→ Action item:
In the entries that follow, find each line with the word "DGND" and copy it.

┌──

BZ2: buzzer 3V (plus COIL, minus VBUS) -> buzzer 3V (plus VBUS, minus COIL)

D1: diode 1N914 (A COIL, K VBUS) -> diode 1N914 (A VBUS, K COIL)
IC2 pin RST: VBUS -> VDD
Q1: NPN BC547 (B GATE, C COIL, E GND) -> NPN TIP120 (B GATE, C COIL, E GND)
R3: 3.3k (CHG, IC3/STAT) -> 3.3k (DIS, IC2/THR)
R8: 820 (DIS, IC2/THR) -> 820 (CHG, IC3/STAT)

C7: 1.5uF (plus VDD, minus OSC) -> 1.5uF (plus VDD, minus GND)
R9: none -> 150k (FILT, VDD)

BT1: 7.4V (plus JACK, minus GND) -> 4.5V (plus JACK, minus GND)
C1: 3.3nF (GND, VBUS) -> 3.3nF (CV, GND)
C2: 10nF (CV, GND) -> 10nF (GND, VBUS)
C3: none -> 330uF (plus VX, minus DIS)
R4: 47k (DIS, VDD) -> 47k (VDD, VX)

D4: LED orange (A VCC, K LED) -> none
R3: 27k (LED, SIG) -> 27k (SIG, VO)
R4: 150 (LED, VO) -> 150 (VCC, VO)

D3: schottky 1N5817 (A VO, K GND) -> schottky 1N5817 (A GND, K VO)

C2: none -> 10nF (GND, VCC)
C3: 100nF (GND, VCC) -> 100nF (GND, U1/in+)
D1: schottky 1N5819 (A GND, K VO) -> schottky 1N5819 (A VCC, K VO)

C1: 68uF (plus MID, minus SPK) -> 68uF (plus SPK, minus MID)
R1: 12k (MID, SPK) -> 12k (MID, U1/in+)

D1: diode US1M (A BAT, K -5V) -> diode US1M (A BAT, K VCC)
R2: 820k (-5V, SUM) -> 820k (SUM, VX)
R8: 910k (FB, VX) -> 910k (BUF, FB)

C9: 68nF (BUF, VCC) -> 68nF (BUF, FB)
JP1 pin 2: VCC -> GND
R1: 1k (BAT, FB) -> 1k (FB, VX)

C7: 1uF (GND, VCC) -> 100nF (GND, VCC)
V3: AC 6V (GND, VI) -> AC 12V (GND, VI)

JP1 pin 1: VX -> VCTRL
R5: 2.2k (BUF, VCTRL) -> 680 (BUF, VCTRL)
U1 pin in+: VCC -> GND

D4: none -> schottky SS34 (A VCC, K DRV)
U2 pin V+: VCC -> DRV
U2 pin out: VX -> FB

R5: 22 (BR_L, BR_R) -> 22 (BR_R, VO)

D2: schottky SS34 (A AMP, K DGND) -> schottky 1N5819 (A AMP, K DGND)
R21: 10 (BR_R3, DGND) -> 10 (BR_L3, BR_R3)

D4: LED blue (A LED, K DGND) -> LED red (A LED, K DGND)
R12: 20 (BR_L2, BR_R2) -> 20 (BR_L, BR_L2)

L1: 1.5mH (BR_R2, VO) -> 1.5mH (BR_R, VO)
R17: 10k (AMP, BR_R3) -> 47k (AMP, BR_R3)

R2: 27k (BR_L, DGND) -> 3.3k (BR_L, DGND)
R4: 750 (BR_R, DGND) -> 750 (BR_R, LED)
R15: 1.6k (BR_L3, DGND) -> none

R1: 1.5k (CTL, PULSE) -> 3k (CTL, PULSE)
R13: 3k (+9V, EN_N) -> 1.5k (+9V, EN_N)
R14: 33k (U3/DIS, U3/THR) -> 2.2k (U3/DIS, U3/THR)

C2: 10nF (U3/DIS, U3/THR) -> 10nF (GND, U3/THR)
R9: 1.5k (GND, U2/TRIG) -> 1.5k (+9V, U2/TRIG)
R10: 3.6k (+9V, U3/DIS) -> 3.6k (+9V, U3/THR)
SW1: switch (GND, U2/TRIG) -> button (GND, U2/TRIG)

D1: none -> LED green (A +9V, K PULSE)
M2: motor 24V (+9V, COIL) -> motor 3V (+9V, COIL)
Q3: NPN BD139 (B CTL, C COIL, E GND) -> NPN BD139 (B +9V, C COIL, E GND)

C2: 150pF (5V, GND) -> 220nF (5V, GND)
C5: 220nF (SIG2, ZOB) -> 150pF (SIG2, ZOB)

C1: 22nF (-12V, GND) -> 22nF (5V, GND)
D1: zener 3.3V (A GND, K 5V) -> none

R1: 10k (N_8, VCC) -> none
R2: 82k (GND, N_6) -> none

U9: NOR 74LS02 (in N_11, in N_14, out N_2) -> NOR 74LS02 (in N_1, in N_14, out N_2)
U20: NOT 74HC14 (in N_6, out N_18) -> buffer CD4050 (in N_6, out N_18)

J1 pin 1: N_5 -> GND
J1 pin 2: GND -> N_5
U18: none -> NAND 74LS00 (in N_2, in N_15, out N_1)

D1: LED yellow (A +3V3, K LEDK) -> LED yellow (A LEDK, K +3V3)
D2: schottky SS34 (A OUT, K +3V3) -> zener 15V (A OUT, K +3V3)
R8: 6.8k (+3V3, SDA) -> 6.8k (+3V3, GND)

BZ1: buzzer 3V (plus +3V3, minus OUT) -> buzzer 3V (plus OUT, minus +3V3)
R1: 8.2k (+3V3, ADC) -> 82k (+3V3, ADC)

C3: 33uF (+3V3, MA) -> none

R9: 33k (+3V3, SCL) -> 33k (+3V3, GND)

└──

→ Exercise result:
D2: schottky SS34 (A AMP, K DGND) -> schottky 1N5819 (A AMP, K DGND)
R21: 10 (BR_R3, DGND) -> 10 (BR_L3, BR_R3)
D4: LED blue (A LED, K DGND) -> LED red (A LED, K DGND)
R2: 27k (BR_L, DGND) -> 3.3k (BR_L, DGND)
R4: 750 (BR_R, DGND) -> 750 (BR_R, LED)
R15: 1.6k (BR_L3, DGND) -> none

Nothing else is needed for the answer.